Exercise directions = Read through the material below and copy each line in which the word "left" occurs.

Source information =
[Start of section]

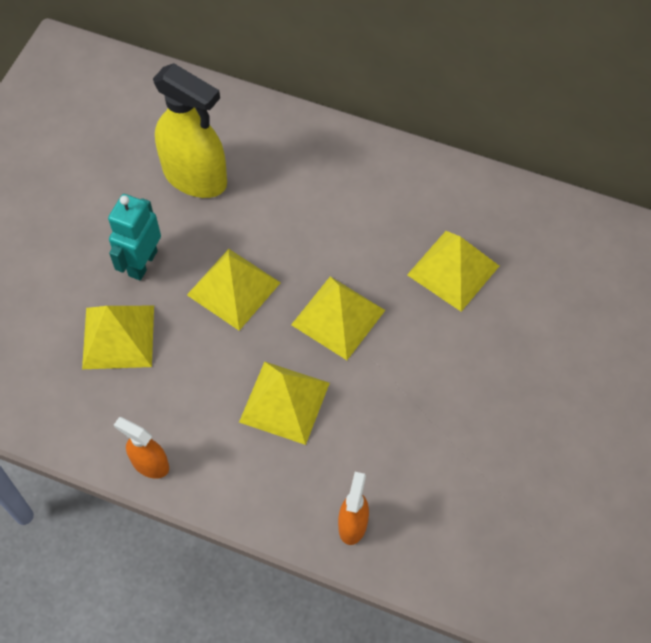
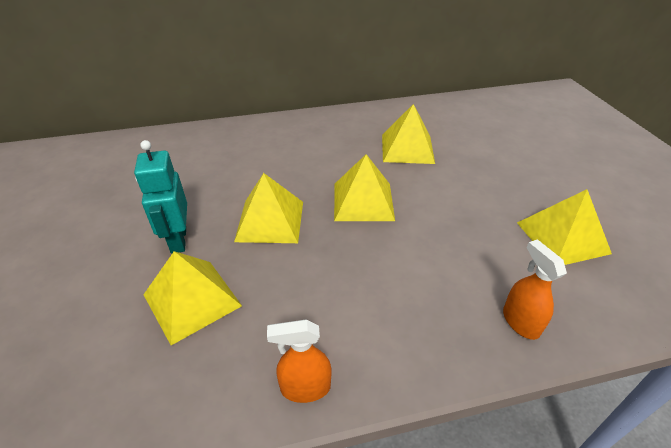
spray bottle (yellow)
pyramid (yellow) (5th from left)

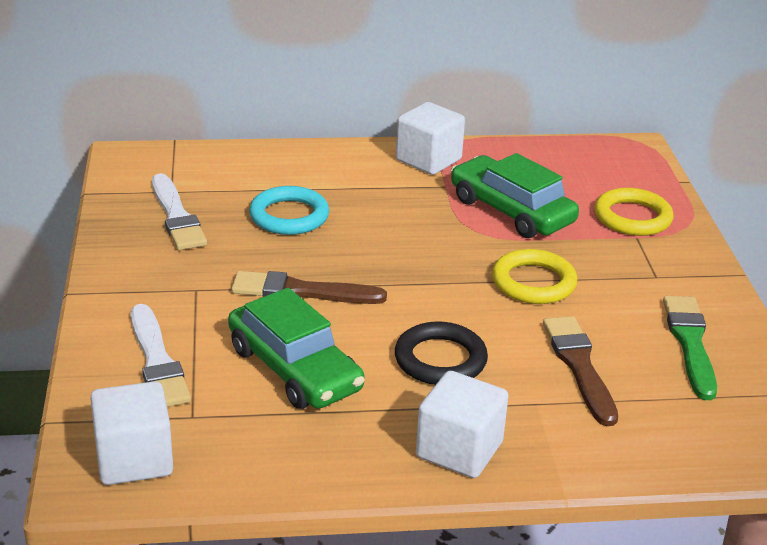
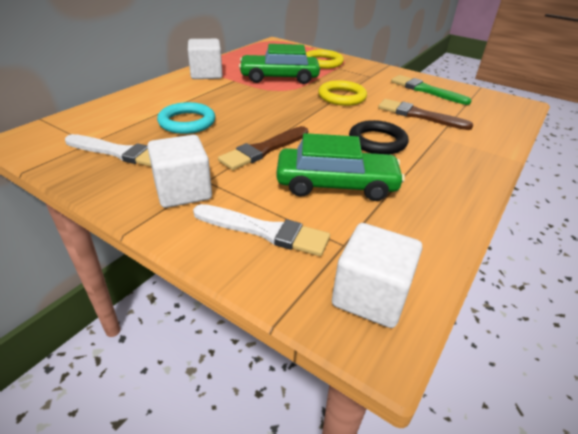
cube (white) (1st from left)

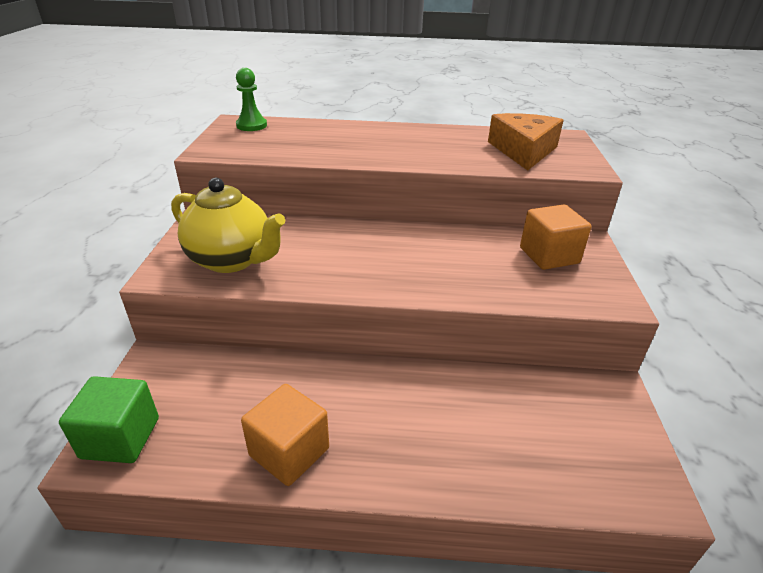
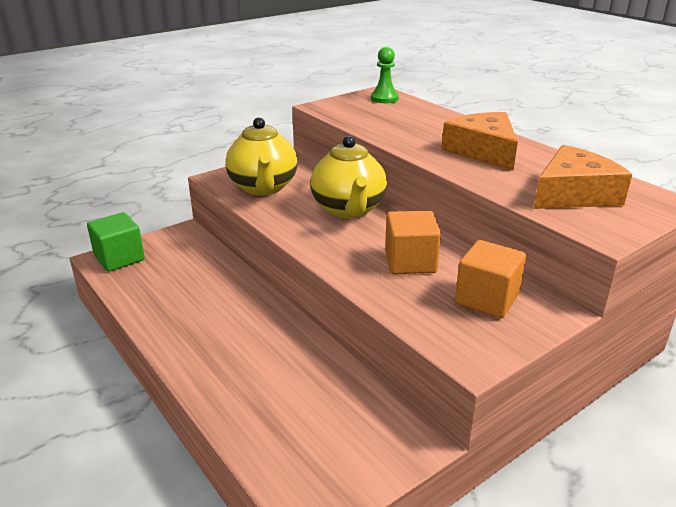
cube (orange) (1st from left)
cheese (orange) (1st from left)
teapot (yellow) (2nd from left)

[End of section]
[Start of section]

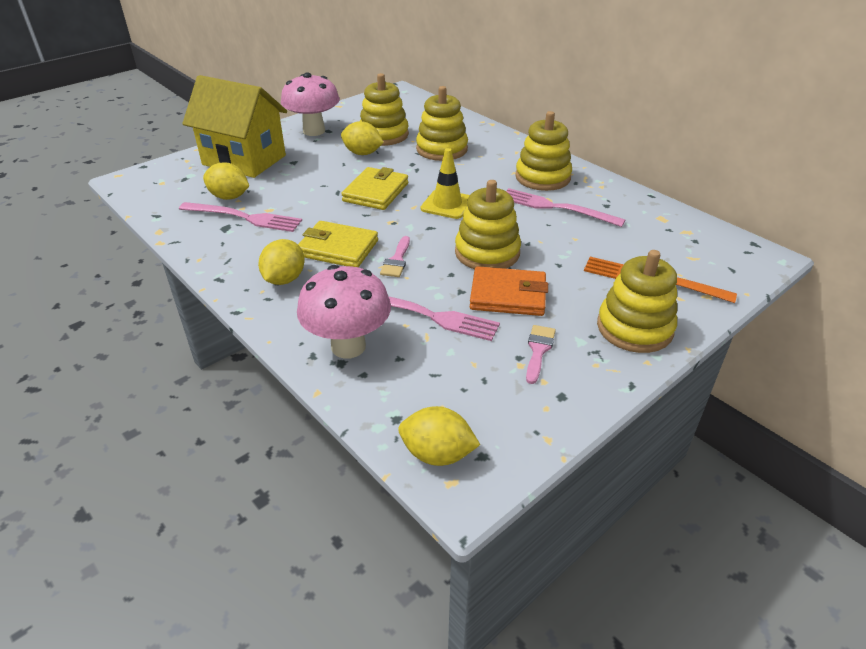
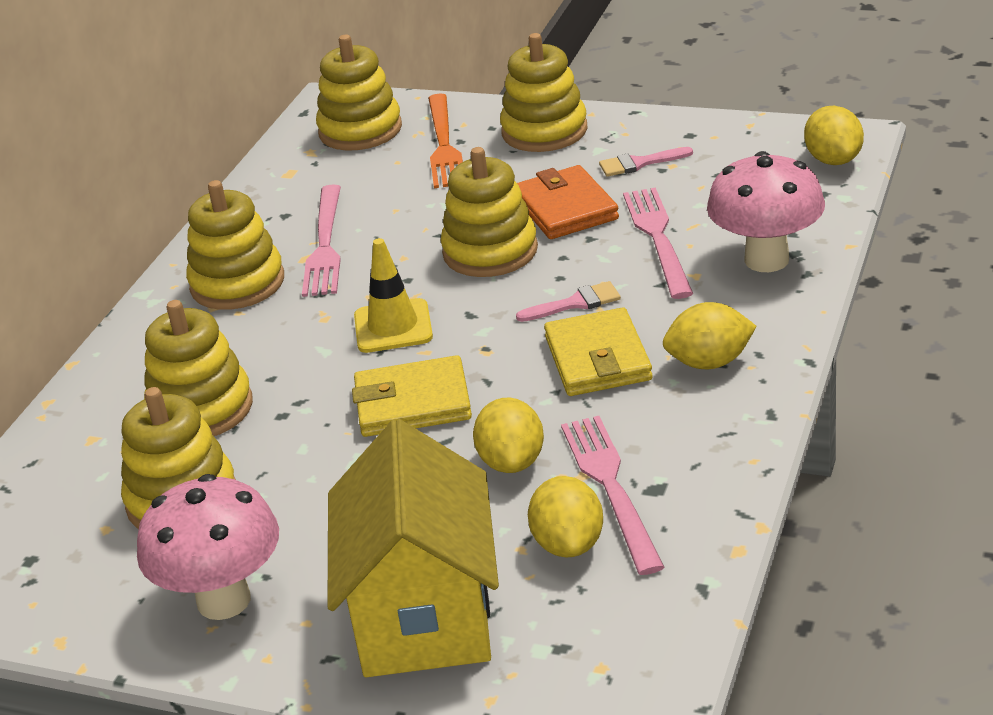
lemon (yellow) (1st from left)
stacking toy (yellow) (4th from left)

[End of section]

Your response =
pyramid (yellow) (5th from left)
cube (white) (1st from left)
cube (orange) (1st from left)
cheese (orange) (1st from left)
teapot (yellow) (2nd from left)
lemon (yellow) (1st from left)
stacking toy (yellow) (4th from left)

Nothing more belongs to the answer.